*What the task requires*
Each record must be returned exactly, apart from the pictures, which stay out.

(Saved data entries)
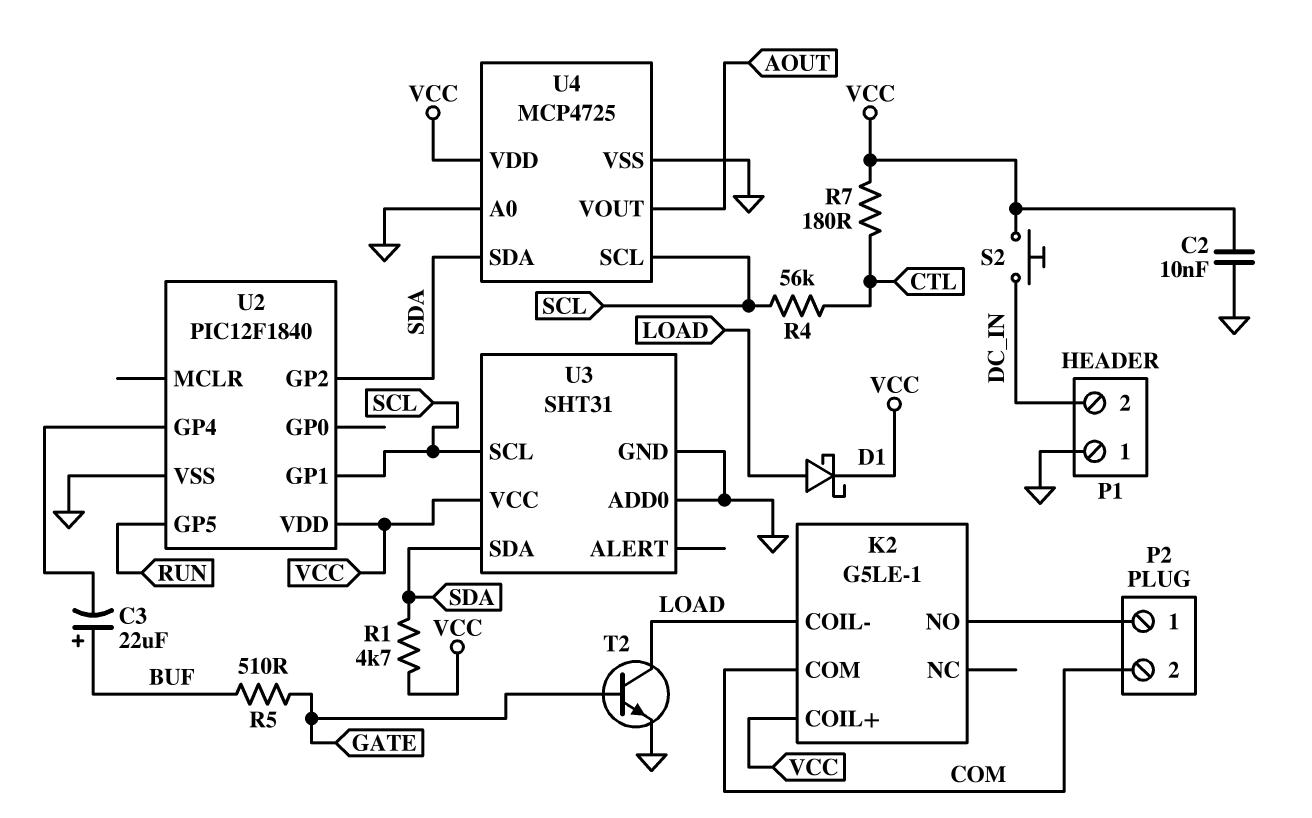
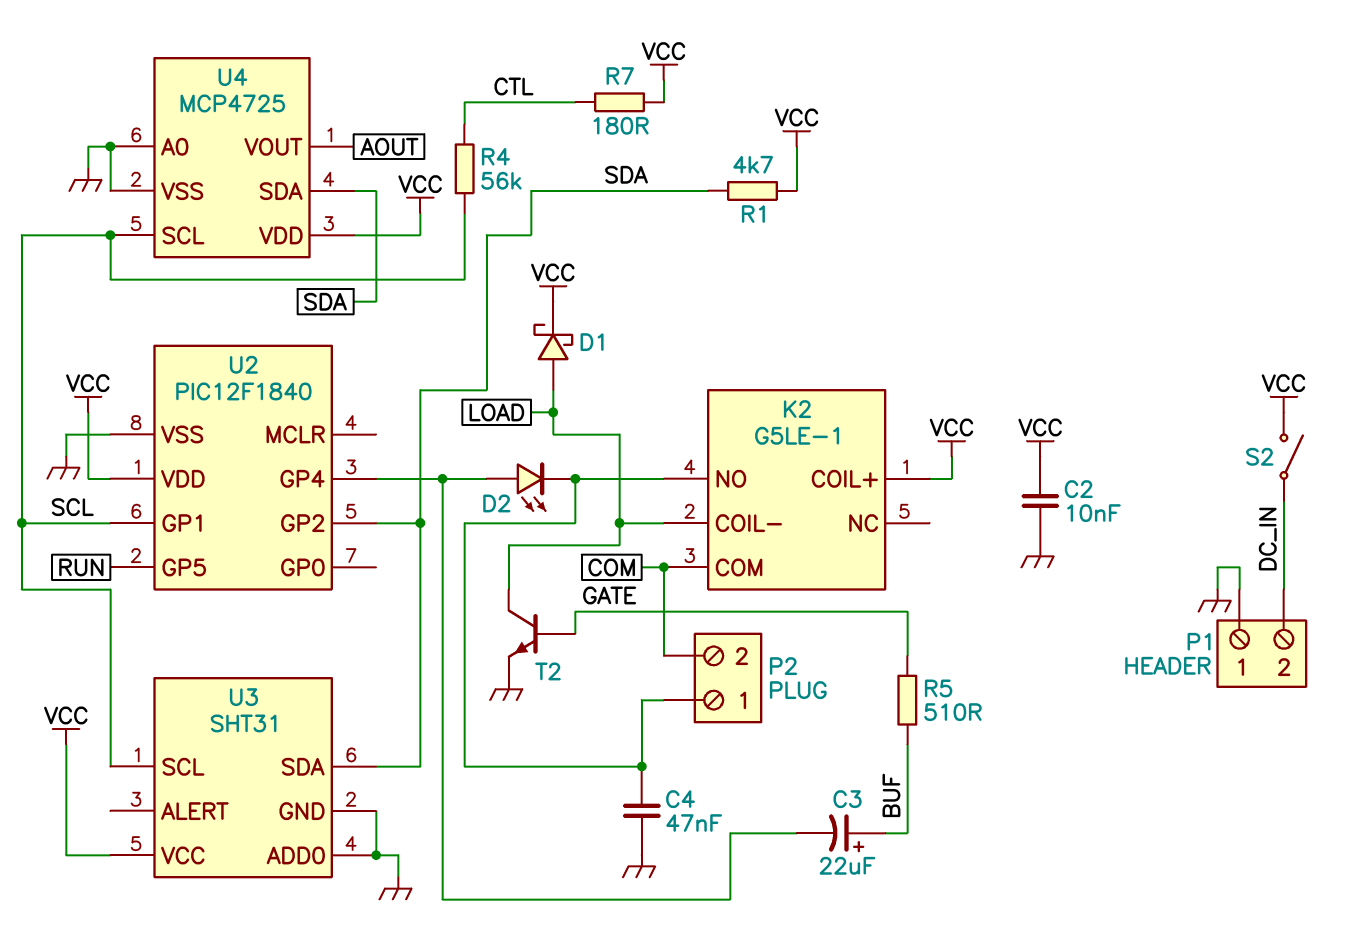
C4: none -> 47nF (GND, K2/NO)
D2: none -> LED (A U2/GP4, K K2/NO)
S2: button (DC_IN, VCC) -> switch (DC_IN, VCC)

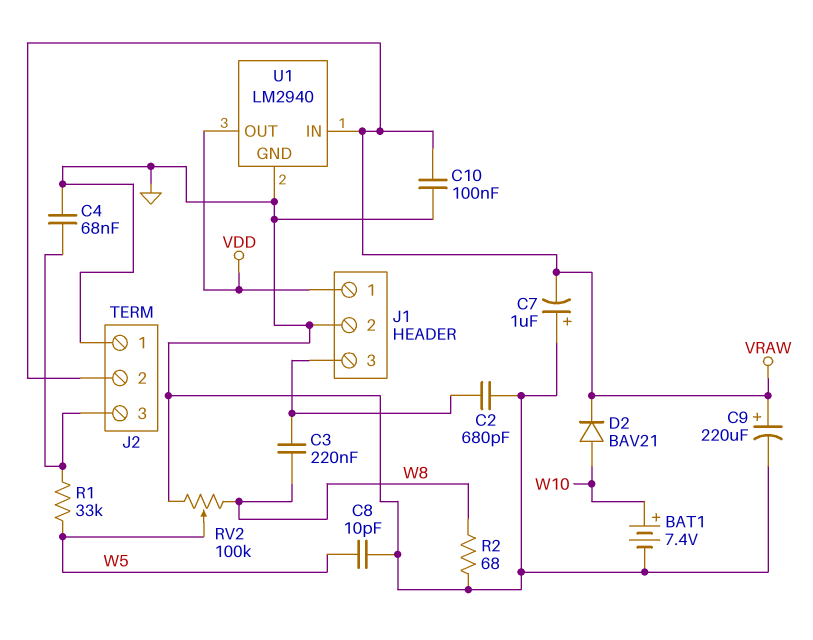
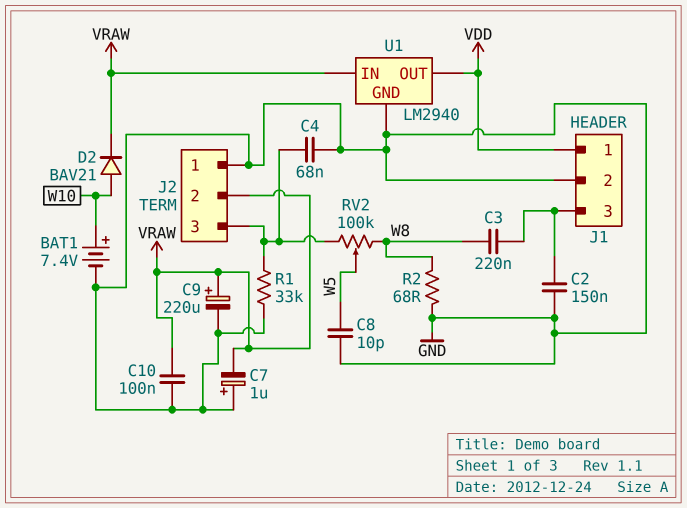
C2: 680pF (GND, J1/3) -> 150nF (GND, J1/3)
R1: 33k (J2/3, W5) -> 33k (GND, J2/3)
RV2: 100k (GND, W8, wiper W5) -> 100k (J2/3, W8, wiper W5)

*Task result*
C4: none -> 47nF (GND, K2/NO)
D2: none -> LED (A U2/GP4, K K2/NO)
S2: button (DC_IN, VCC) -> switch (DC_IN, VCC)

C2: 680pF (GND, J1/3) -> 150nF (GND, J1/3)
R1: 33k (J2/3, W5) -> 33k (GND, J2/3)
RV2: 100k (GND, W8, wiper W5) -> 100k (J2/3, W8, wiper W5)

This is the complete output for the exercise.